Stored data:
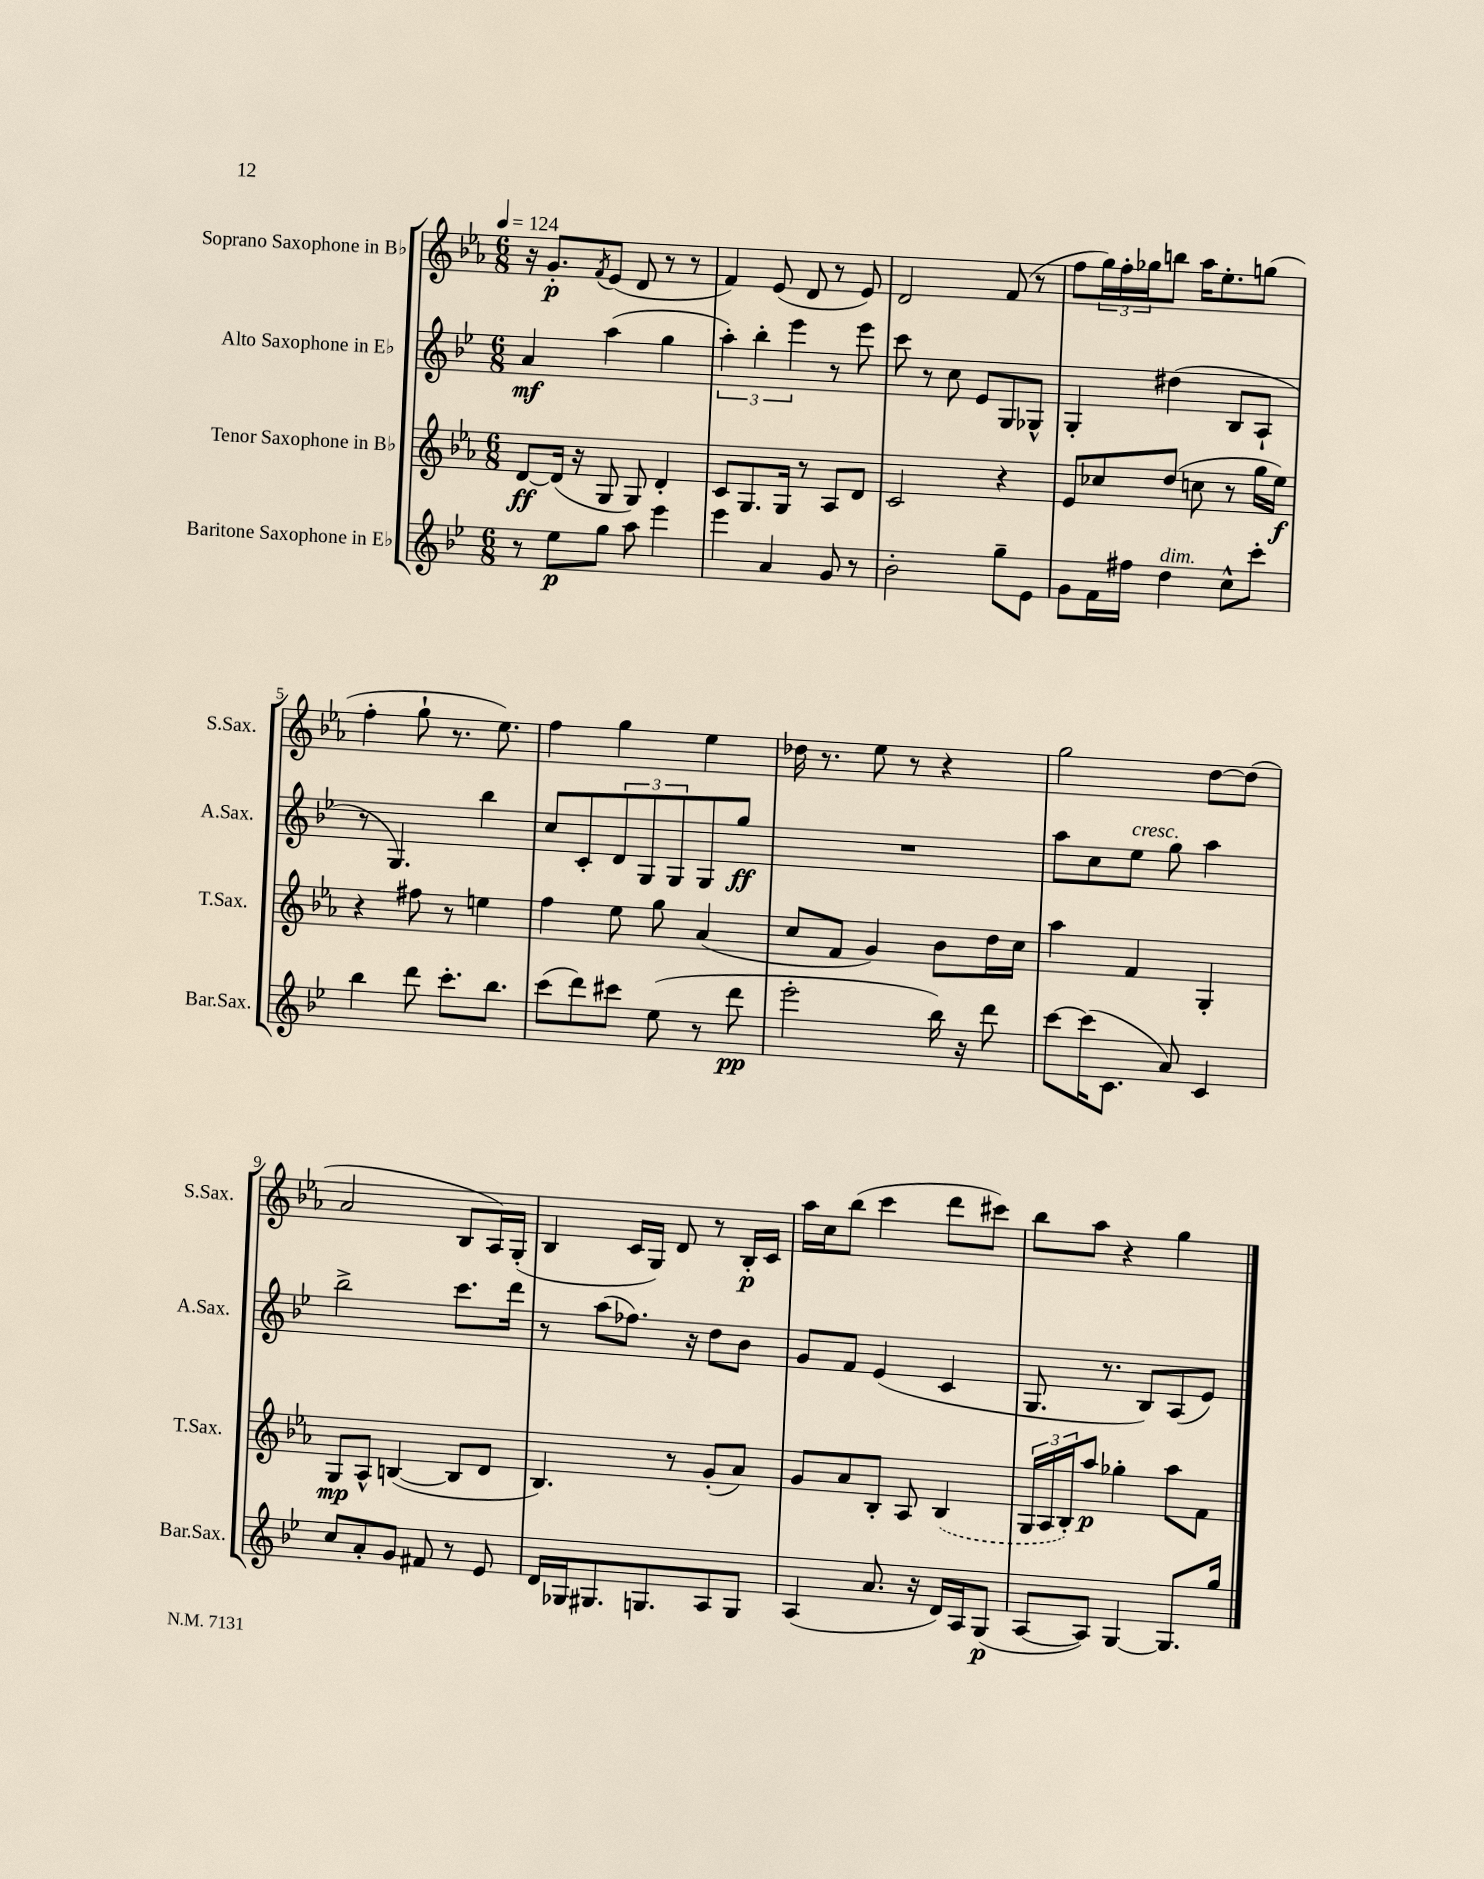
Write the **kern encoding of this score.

**kern	**kern	**kern	**kern
*staff4	*staff3	*staff2	*staff1
*clefG2	*clefG2	*clefG2	*clefG2
*k[b-e-]	*k[b-e-a-]	*k[b-e-]	*k[b-e-a-]
*M6/8	*M6/8	*M6/8	*M6/8
*MM124	*MM124	*MM124	*MM124
8r	[8d	4a	16r
.	.	.	8.g'
8ee-	(16d]	.	.
.	16r	.	.
.	.	.	8qf
8gg	8G	(4aa	(8e-
8aa	8G)	.	8d
4eee-	4d'	4gg	8r
.	.	.	8r
=	=	=	=
4eee-	8c	6aa')	4f)
.	8.G	.	.
.	.	6bb-'	.
4a	.	.	(8e-
.	16G	.	.
.	.	6eee-	.
.	8r	.	8d
8g	8A-	8r	8r
8r	8d	8eee-	8e-)
=	=	=	=
2b-'	2c	8ccc	2d
.	.	8r	.
.	.	8cc	.
.	.	8e-	.
8gg~	4r	8G	(8f
8e-	.	8G-^^	8r
=	=	=	=
8g	8e-	4G'	8ff
16f	8cc-	.	24gg)
.	.	.	24ff'
16ff#	.	.	.
.	.	.	24gg-
4dd	(8dd	(4dd#	8bb
.	8cc	.	16aa-
.	.	.	8.ee-'
8cc^^	8r	8B-	.
8ccc'	16gg	8A`	(8gg
.	16ee-)	.	.
=	=	=	=
4bb-	4r	8r	4ff'
.	.	4.G)	.
8ddd	8ff#	.	8gg`
8.ccc'	8r	.	8.r
.	4ee	4bb-	.
8.bb-	.	.	8.ee-)
=	=	=	=
(8ccc	4ff	8cc	4ff
8ddd)	.	8c'	.
8ccc#	8ee-	12d	4gg
.	.	12G	.
(8ee-	8gg	.	.
.	.	12G	.
8r	(4a-	8G	4ee-
8ddd	.	8gg	.
=	=	=	=
2eee-'	8cc	2.r	16dd-
.	.	.	8.r
.	8f	.	.
.	4g)	.	8ee-
.	.	.	8r
16bb-)	8b-	.	4r
16r	.	.	.
8ddd	16dd	.	.
.	16cc	.	.
=	=	=	=
[8ccc	4aa-	8aa	2gg
(16ccc]	.	8cc	.
8.c	.	.	.
.	4f	8ee-	.
8a)	.	8gg	.
4c	4G'	4aa	[8dd
.	.	.	(8dd]
=	=	=	=
8cc	8G	2bb-^	2a-
8a'	8A-^^	.	.
8g	([4B	.	.
8f#	.	.	.
8r	8B]	8.ccc	8B-
8e-	8d	.	16A-)
.	.	16ddd	(16G'
=	=	=	=
16d	4.B-)	8r	4B-
16G-	.	.	.
8.G#	.	(8aa	.
.	.	8.ff-)	16c
8.G	.	.	16G)
.	8r	.	8d
.	.	16r	.
8A	(8g'	8dd	8r
8G	8a-)	8b-	16B-'
.	.	.	16c
=	=	=	=
(4A	8g	8g	16aa-
.	.	.	16cc
.	8a-	8f	(8bb-
8.a	8B-'	(4e-	4ccc
.	8A-	.	.
16r	.	.	.
16d)	(4B-	4c	8ddd
16A	.	.	.
(8G	.	.	8ccc#)
=	=	=	=
[8A	24G	8.G	8bb-
.	24A-	.	.
.	24B-')	.	.
8A])	8aa-	.	8aa-
.	.	8.r	.
[4G	4gg-'	.	4r
.	.	8B-)	.
8.G]	8aa-	(8A	4gg
.	8f	8e-)	.
16gg	.	.	.
==	==	==	==
*-	*-	*-	*-
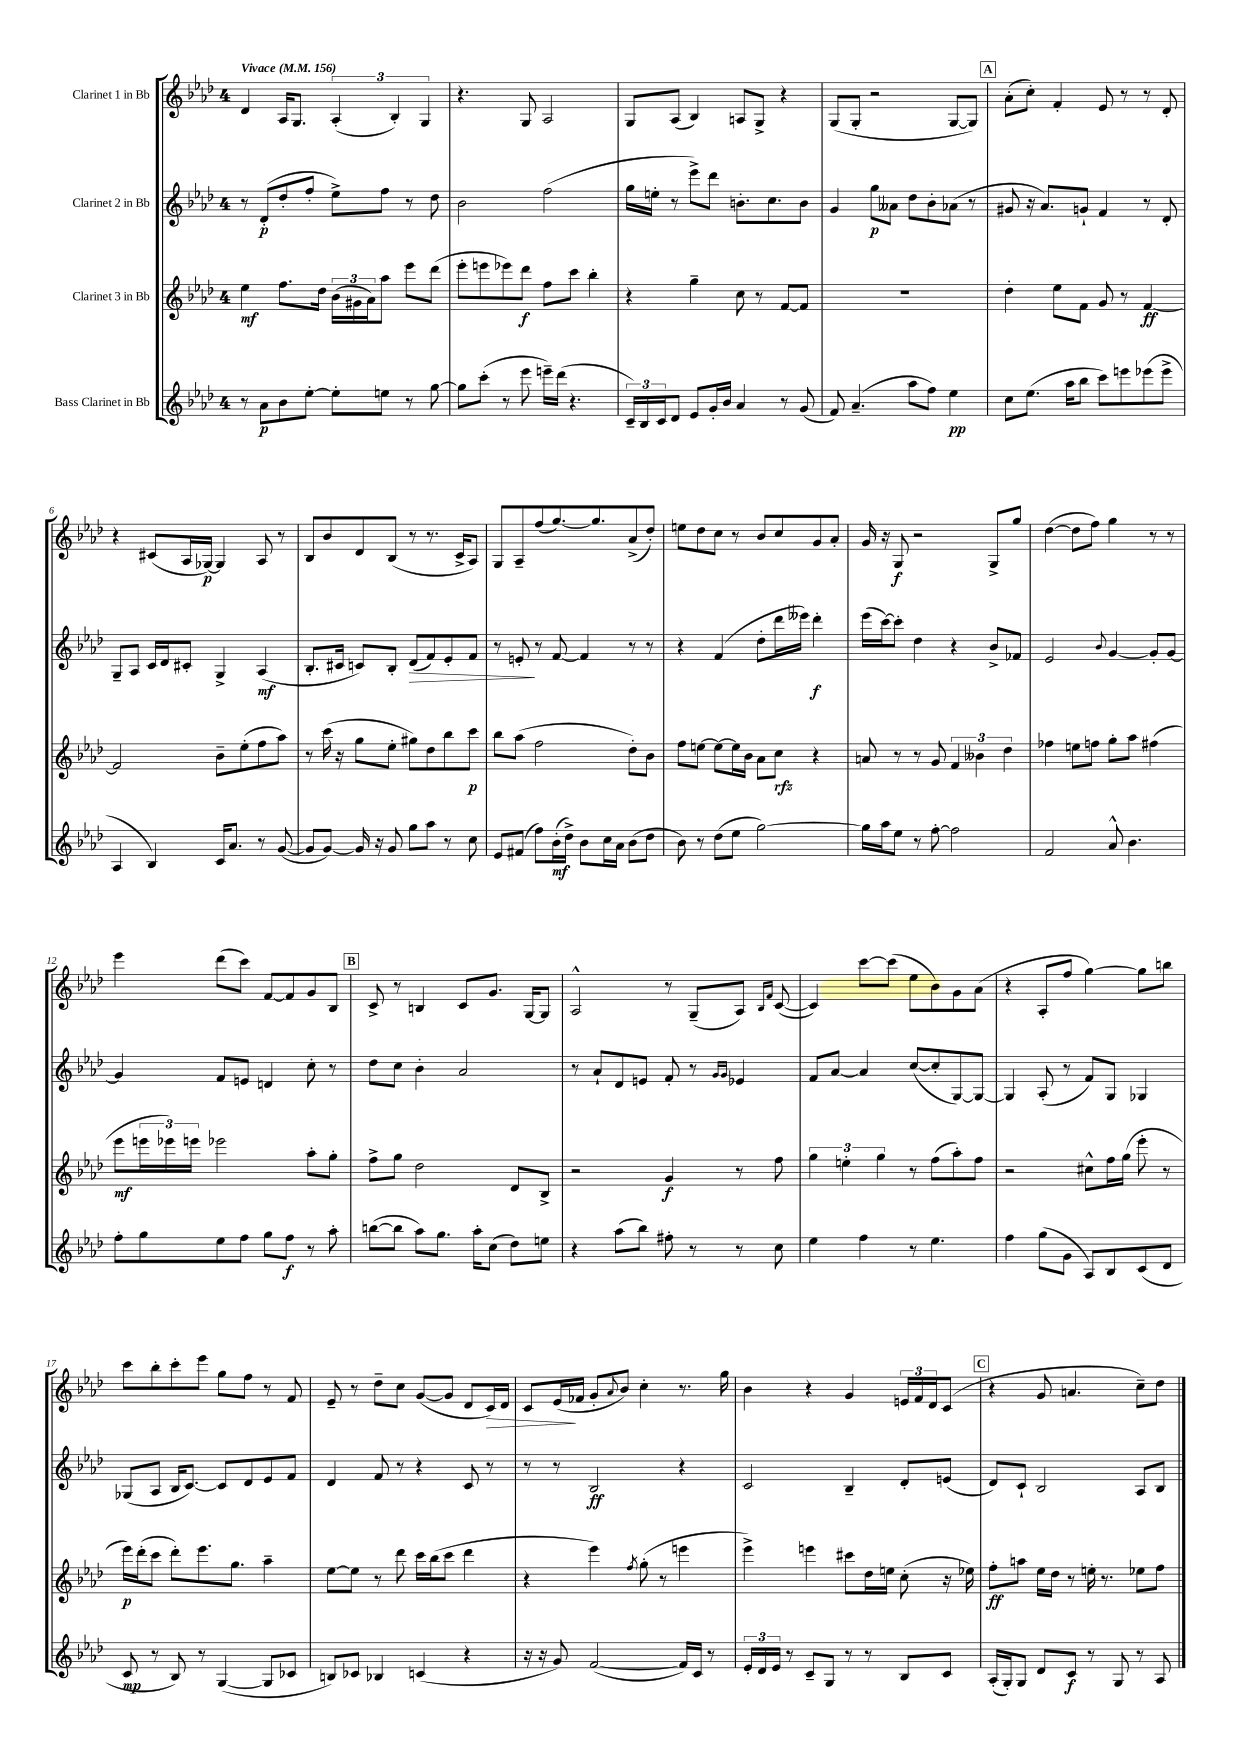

[STATED EXERCISE] Put every line of the listing above into a numbered list, omitting blank lines. Leave the pictures out of your answer.

[REPLY]
1. Write the **kern encoding of this score.
2. **kern	**kern	**kern	**kern
3. *staff4	*staff3	*staff2	*staff1
4. *clefG2	*clefG2	*clefG2	*clefG2
5. *k[b-e-]	*k[b-e-a-]	*k[b-e-]	*k[b-e-a-]
6. *M6/8	*M6/8	*M6/8	*M6/8
7. *MM124	*MM124	*MM124	*MM124
8. 8r	[8d	4a	16r
9. .	.	.	8.g'
10. 8ee-	(16d]	.	.
11. .	16r	.	.
12. .	.	.	8qf
13. 8gg	8G	(4aa	(8e-
14. 8aa	8G)	.	8d
15. 4eee-	4d'	4gg	8r
16. .	.	.	8r
17. =	=	=	=
18. 4eee-	8c	6aa')	4f)
19. .	8.G	.	.
20. .	.	6bb-'	.
21. 4a	.	.	(8e-
22. .	16G	.	.
23. .	.	6eee-	.
24. .	8r	.	8d
25. 8g	8A-	8r	8r
26. 8r	8d	8eee-	8e-)
27. =	=	=	=
28. 2b-'	2c	8ccc	2d
29. .	.	8r	.
30. .	.	8cc	.
31. .	.	8e-	.
32. 8gg~	4r	8G	(8f
33. 8e-	.	8G-^^	8r
34. =	=	=	=
35. 8g	8e-	4G'	8ff
36. 16f	8cc-	.	24gg)
37. .	.	.	24ff'
38. 16ff#	.	.	.
39. .	.	.	24gg-
40. 4dd	(8dd	(4dd#	8bb
41. .	8cc	.	16aa-
42. .	.	.	8.ee-'
43. 8cc^^	8r	8B-	.
44. 8ccc'	16gg	8A`	(8gg
45. .	16ee-)	.	.
46. =	=	=	=
47. 4bb-	4r	8r	4ff'
48. .	.	4.G)	.
49. 8ddd	8ff#	.	8gg`
50. 8.ccc'	8r	.	8.r
51. .	4ee	4bb-	.
52. 8.bb-	.	.	8.ee-)
53. =	=	=	=
54. (8ccc	4ff	8cc	4ff
55. 8ddd)	.	8c'	.
56. 8ccc#	8ee-	12d	4gg
57. .	.	12G	.
58. (8ee-	8gg	.	.
59. .	.	12G	.
60. 8r	(4a-	8G	4ee-
61. 8ddd	.	8gg	.
62. =	=	=	=
63. 2eee-'	8cc	2.r	16dd-
64. .	.	.	8.r
65. .	8f	.	.
66. .	4g)	.	8ee-
67. .	.	.	8r
68. 16bb-)	8b-	.	4r
69. 16r	.	.	.
70. 8ddd	16dd	.	.
71. .	16cc	.	.
72. =	=	=	=
73. [8ccc	4aa-	8aa	2gg
74. (16ccc]	.	8cc	.
75. 8.c	.	.	.
76. .	4f	8ee-	.
77. 8a)	.	8gg	.
78. 4c	4G'	4aa	[8dd
79. .	.	.	(8dd]
80. =	=	=	=
81. 8cc	8G	2bb-^	2a-
82. 8a'	8A-^^	.	.
83. 8g	([4B	.	.
84. 8f#	.	.	.
85. 8r	8B]	8.ccc	8B-
86. 8e-	8d	.	16A-)
87. .	.	16ddd	(16G'
88. =	=	=	=
89. 16d	4.B-)	8r	4B-
90. 16G-	.	.	.
91. 8.G#	.	(8aa	.
92. .	.	8.ff-)	16c
93. 8.G	.	.	16G)
94. .	8r	.	8d
95. .	.	16r	.
96. 8A	(8g'	8dd	8r
97. 8G	8a-)	8b-	16B-'
98. .	.	.	16c
99. =	=	=	=
100. (4A	8g	8g	16aa-
101. .	.	.	16cc
102. .	8a-	8f	(8bb-
103. 8.a	8B-'	(4e-	4ccc
104. .	8A-	.	.
105. 16r	.	.	.
106. 16d)	(4B-	4c	8ddd
107. 16A	.	.	.
108. (8G	.	.	8ccc#)
109. =	=	=	=
110. [8A	24G	8.G	8bb-
111. .	24A-	.	.
112. .	24B-')	.	.
113. 8A])	8aa-	.	8aa-
114. .	.	8.r	.
115. [4G	4gg-'	.	4r
116. .	.	8B-)	.
117. 8.G]	8aa-	(8A	4gg
118. .	8f	8e-)	.
119. 16gg	.	.	.
120. ==	==	==	==
121. *-	*-	*-	*-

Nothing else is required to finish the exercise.